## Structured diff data
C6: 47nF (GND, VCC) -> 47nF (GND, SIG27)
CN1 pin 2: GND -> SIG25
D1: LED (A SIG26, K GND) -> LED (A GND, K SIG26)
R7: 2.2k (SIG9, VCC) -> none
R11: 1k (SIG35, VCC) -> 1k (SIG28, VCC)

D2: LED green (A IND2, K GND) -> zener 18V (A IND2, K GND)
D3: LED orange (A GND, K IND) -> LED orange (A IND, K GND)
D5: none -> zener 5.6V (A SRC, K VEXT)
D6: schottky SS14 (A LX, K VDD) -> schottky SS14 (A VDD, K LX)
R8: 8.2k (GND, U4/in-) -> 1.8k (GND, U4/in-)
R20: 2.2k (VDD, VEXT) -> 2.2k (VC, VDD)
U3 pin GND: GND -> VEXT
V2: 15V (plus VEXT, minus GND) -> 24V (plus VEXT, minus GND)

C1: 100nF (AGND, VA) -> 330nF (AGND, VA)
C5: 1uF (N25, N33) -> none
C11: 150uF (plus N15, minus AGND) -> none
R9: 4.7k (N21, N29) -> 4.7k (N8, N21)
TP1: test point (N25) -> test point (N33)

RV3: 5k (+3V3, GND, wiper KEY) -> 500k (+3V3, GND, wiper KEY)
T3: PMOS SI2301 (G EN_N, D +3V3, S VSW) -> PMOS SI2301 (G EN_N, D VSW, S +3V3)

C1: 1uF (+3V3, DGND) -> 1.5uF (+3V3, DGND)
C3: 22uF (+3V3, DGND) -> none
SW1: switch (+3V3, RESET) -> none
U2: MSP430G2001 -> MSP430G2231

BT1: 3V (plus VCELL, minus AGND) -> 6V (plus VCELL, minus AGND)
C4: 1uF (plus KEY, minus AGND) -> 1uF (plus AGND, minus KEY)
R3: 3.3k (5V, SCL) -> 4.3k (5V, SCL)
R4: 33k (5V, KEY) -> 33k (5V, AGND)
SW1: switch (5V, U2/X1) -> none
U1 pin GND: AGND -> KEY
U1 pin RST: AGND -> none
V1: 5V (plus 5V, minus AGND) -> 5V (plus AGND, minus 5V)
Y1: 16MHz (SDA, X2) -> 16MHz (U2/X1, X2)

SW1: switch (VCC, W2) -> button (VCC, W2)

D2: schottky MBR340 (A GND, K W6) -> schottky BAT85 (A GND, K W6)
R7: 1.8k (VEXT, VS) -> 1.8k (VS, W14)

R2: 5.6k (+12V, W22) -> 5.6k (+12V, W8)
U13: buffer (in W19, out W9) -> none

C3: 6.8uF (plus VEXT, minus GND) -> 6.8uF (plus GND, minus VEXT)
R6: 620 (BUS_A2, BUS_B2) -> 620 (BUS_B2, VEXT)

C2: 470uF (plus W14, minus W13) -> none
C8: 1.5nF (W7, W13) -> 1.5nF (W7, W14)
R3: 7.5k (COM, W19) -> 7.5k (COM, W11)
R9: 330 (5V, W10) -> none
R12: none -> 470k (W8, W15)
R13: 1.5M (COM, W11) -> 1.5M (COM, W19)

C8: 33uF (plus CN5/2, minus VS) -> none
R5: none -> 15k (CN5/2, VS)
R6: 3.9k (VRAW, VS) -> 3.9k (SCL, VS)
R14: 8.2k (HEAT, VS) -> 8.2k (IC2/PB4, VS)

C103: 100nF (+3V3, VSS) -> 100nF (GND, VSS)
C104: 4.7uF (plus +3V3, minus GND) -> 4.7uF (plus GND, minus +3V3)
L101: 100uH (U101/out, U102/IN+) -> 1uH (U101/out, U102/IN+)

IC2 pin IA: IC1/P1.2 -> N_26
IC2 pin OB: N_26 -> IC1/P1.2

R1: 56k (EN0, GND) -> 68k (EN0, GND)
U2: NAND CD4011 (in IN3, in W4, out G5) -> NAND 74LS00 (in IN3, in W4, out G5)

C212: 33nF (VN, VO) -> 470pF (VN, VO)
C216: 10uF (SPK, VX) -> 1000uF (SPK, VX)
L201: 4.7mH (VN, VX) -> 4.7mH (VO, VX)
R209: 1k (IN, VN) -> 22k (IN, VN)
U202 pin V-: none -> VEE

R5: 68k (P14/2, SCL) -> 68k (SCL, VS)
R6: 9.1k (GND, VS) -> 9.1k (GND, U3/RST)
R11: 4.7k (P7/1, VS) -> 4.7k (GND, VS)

## WHAT THIS TASK INVOLVES
Above are the lines; repeat exactly the ones from the line containing "R14: 8.2k (HEAT, VS) -> 8.2k (IC2/PB4, VS)" down to the line containing "IC2 pin OB: N_26 -> IC1/P1.2", both inclusive.

## EXERCISE OUTPUT
R14: 8.2k (HEAT, VS) -> 8.2k (IC2/PB4, VS)

C103: 100nF (+3V3, VSS) -> 100nF (GND, VSS)
C104: 4.7uF (plus +3V3, minus GND) -> 4.7uF (plus GND, minus +3V3)
L101: 100uH (U101/out, U102/IN+) -> 1uH (U101/out, U102/IN+)

IC2 pin IA: IC1/P1.2 -> N_26
IC2 pin OB: N_26 -> IC1/P1.2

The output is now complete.